(Object transformation records)

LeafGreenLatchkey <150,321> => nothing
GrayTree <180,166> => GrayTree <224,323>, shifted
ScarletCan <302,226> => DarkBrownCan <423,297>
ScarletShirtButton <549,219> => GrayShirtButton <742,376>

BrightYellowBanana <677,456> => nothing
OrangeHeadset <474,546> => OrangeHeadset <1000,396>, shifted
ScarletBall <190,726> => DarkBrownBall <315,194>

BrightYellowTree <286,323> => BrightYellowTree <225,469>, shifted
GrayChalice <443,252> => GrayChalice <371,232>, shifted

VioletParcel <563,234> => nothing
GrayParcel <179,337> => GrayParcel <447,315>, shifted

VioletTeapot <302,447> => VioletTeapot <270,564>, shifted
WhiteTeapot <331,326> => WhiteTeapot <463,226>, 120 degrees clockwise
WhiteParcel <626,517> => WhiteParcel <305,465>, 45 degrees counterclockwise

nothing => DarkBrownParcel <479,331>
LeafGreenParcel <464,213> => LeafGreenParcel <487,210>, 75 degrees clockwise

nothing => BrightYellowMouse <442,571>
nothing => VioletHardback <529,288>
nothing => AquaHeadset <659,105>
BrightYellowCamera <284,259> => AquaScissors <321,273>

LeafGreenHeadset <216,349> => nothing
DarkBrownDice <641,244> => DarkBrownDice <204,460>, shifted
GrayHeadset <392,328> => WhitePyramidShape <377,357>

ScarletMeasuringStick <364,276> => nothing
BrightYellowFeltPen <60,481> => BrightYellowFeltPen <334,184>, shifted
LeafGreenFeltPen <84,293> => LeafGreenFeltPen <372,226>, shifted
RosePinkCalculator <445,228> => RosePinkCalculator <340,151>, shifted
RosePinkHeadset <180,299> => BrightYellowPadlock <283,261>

Goal of the exercise: Repeat all of the data exactly.

Response:
LeafGreenLatchkey <150,321> => nothing
GrayTree <180,166> => GrayTree <224,323>, shifted
ScarletCan <302,226> => DarkBrownCan <423,297>
ScarletShirtButton <549,219> => GrayShirtButton <742,376>

BrightYellowBanana <677,456> => nothing
OrangeHeadset <474,546> => OrangeHeadset <1000,396>, shifted
ScarletBall <190,726> => DarkBrownBall <315,194>

BrightYellowTree <286,323> => BrightYellowTree <225,469>, shifted
GrayChalice <443,252> => GrayChalice <371,232>, shifted

VioletParcel <563,234> => nothing
GrayParcel <179,337> => GrayParcel <447,315>, shifted

VioletTeapot <302,447> => VioletTeapot <270,564>, shifted
WhiteTeapot <331,326> => WhiteTeapot <463,226>, 120 degrees clockwise
WhiteParcel <626,517> => WhiteParcel <305,465>, 45 degrees counterclockwise

nothing => DarkBrownParcel <479,331>
LeafGreenParcel <464,213> => LeafGreenParcel <487,210>, 75 degrees clockwise

nothing => BrightYellowMouse <442,571>
nothing => VioletHardback <529,288>
nothing => AquaHeadset <659,105>
BrightYellowCamera <284,259> => AquaScissors <321,273>

LeafGreenHeadset <216,349> => nothing
DarkBrownDice <641,244> => DarkBrownDice <204,460>, shifted
GrayHeadset <392,328> => WhitePyramidShape <377,357>

ScarletMeasuringStick <364,276> => nothing
BrightYellowFeltPen <60,481> => BrightYellowFeltPen <334,184>, shifted
LeafGreenFeltPen <84,293> => LeafGreenFeltPen <372,226>, shifted
RosePinkCalculator <445,228> => RosePinkCalculator <340,151>, shifted
RosePinkHeadset <180,299> => BrightYellowPadlock <283,261>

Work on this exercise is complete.